Entries supplied
______________________________

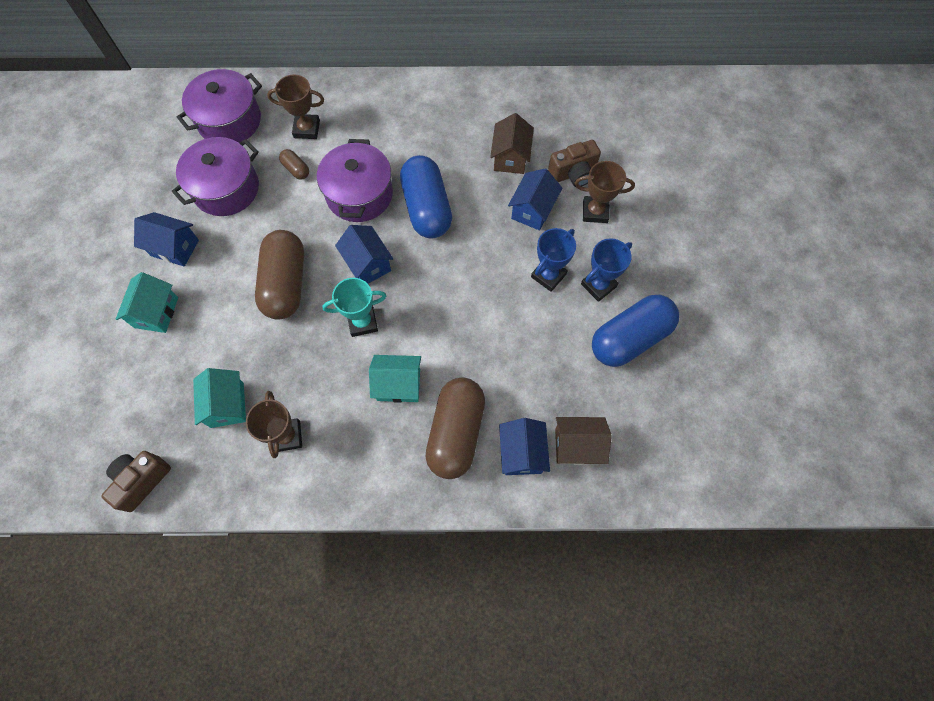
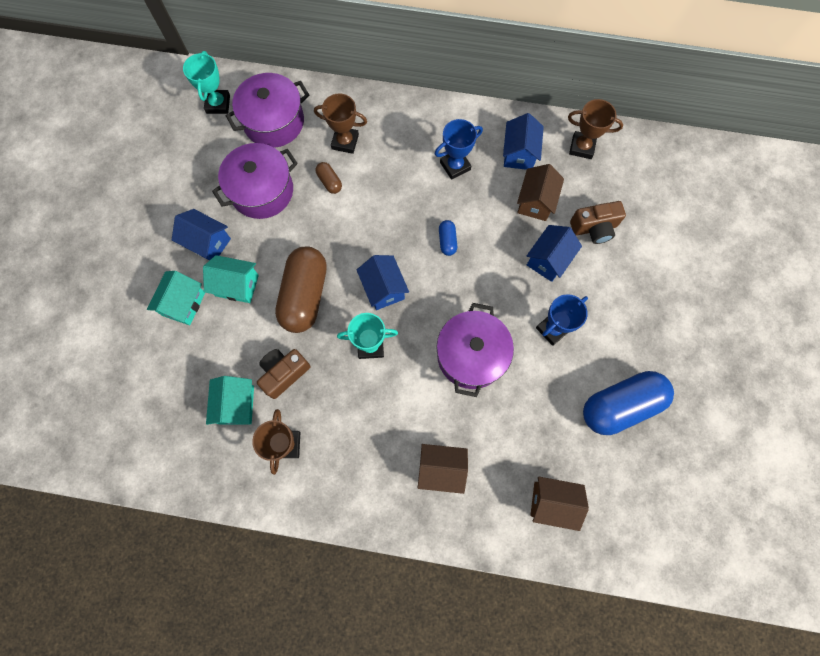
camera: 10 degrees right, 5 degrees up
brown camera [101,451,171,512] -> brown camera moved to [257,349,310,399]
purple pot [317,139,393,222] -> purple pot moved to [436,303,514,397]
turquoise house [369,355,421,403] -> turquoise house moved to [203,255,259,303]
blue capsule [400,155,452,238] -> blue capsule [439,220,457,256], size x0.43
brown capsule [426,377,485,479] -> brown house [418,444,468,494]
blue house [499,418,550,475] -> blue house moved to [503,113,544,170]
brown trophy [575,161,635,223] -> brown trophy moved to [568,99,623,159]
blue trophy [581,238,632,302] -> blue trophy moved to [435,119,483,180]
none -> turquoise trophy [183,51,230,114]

______________________________

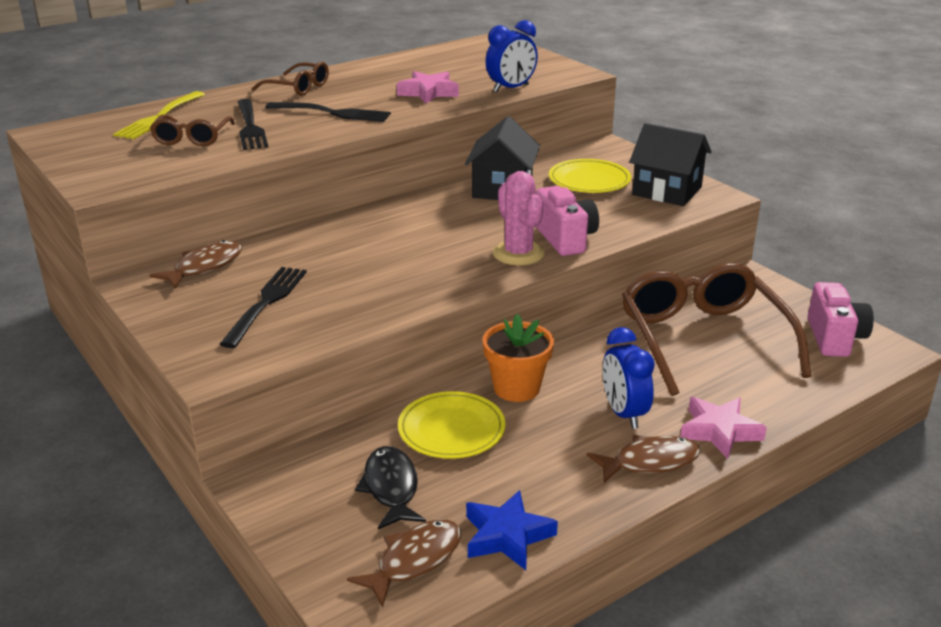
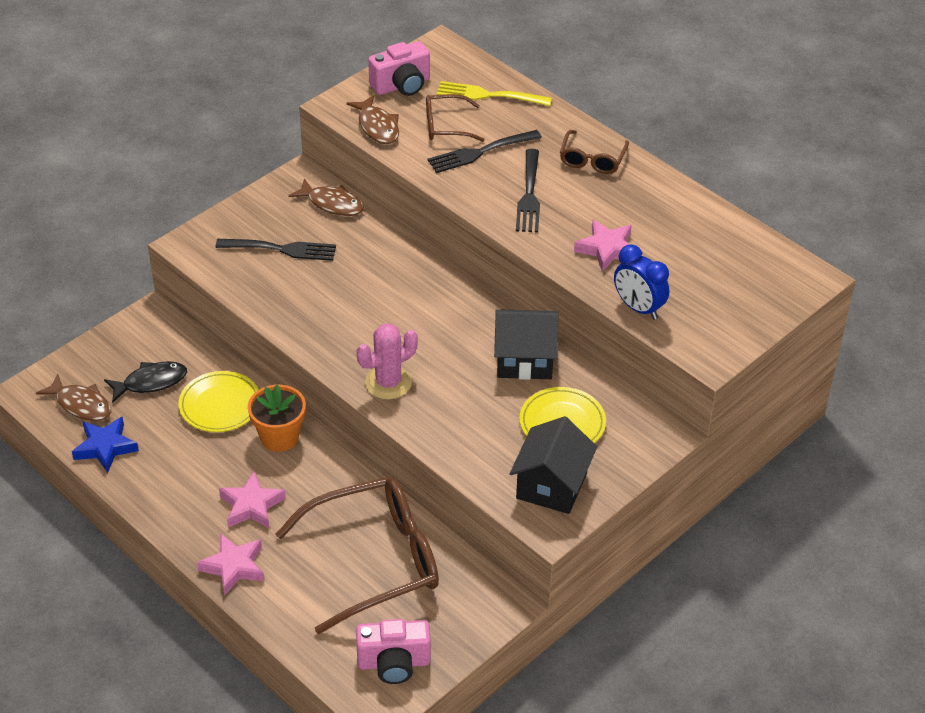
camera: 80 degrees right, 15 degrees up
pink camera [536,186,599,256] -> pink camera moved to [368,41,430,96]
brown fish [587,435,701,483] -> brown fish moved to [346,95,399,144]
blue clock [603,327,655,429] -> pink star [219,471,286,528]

______________________________

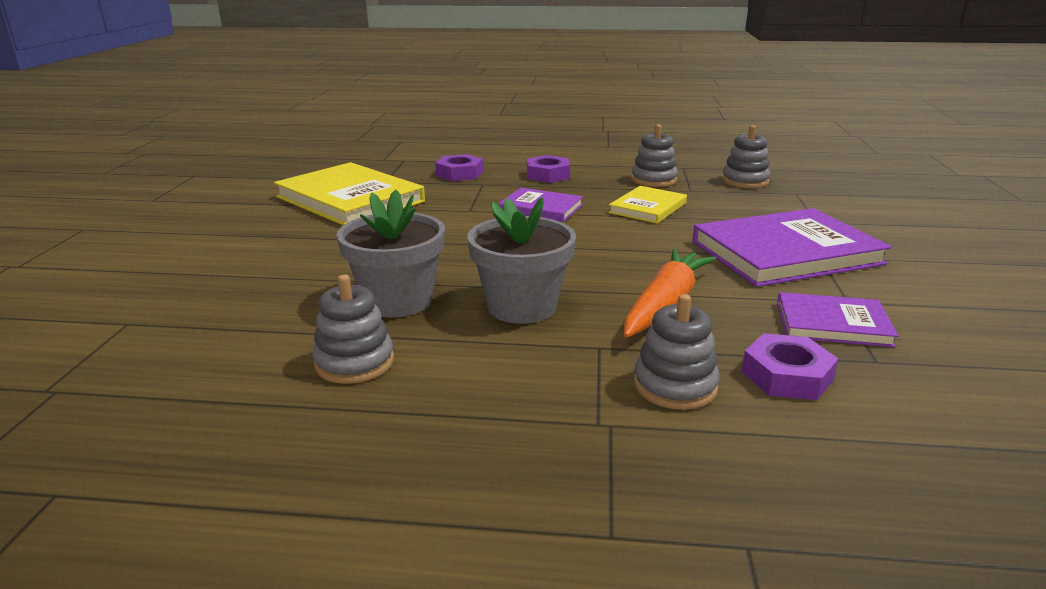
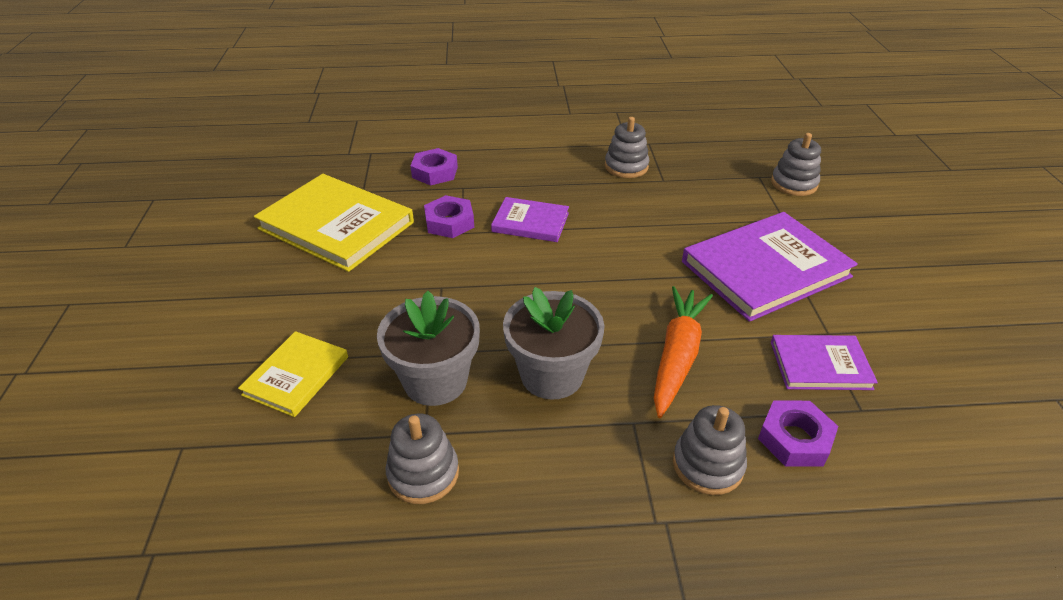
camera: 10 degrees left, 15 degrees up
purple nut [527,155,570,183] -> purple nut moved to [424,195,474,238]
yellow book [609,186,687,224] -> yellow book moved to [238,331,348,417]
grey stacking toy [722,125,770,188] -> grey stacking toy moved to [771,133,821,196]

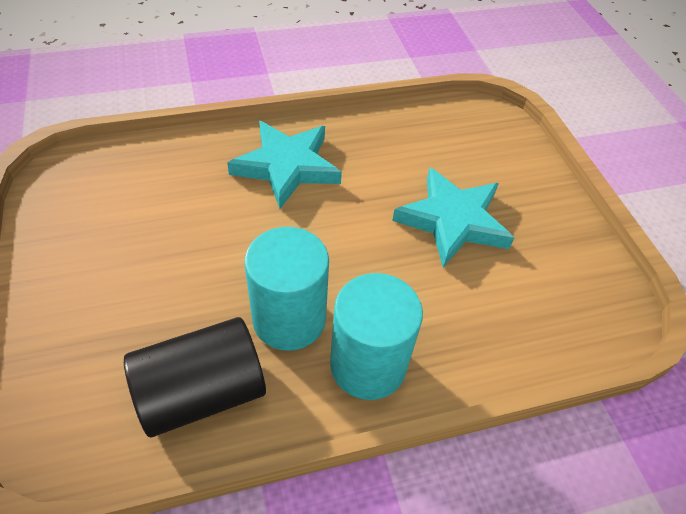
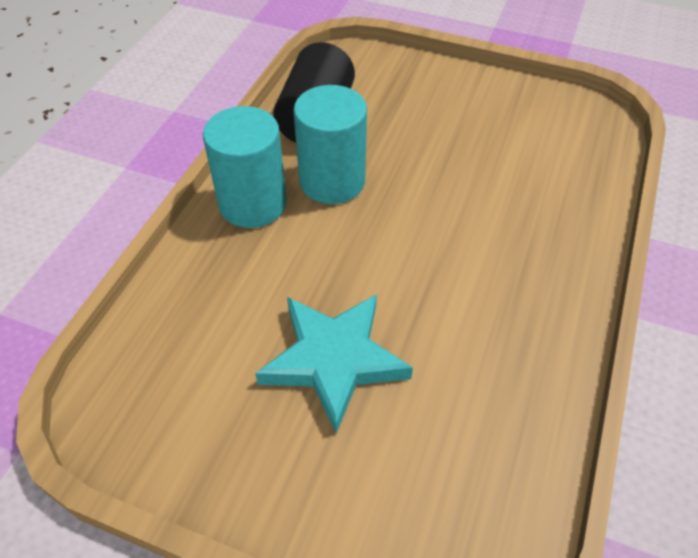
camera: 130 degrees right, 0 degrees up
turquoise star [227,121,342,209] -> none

______________________________

Task directions
Give back, exactly as written, the stretch from the line with "camera: 10 degrees right, 5 degrees up" through the line with "none -> turquoise trophy [183,51,230,114]", and no other lines from the records above.

Result below
camera: 10 degrees right, 5 degrees up
brown camera [101,451,171,512] -> brown camera moved to [257,349,310,399]
purple pot [317,139,393,222] -> purple pot moved to [436,303,514,397]
turquoise house [369,355,421,403] -> turquoise house moved to [203,255,259,303]
blue capsule [400,155,452,238] -> blue capsule [439,220,457,256], size x0.43
brown capsule [426,377,485,479] -> brown house [418,444,468,494]
blue house [499,418,550,475] -> blue house moved to [503,113,544,170]
brown trophy [575,161,635,223] -> brown trophy moved to [568,99,623,159]
blue trophy [581,238,632,302] -> blue trophy moved to [435,119,483,180]
none -> turquoise trophy [183,51,230,114]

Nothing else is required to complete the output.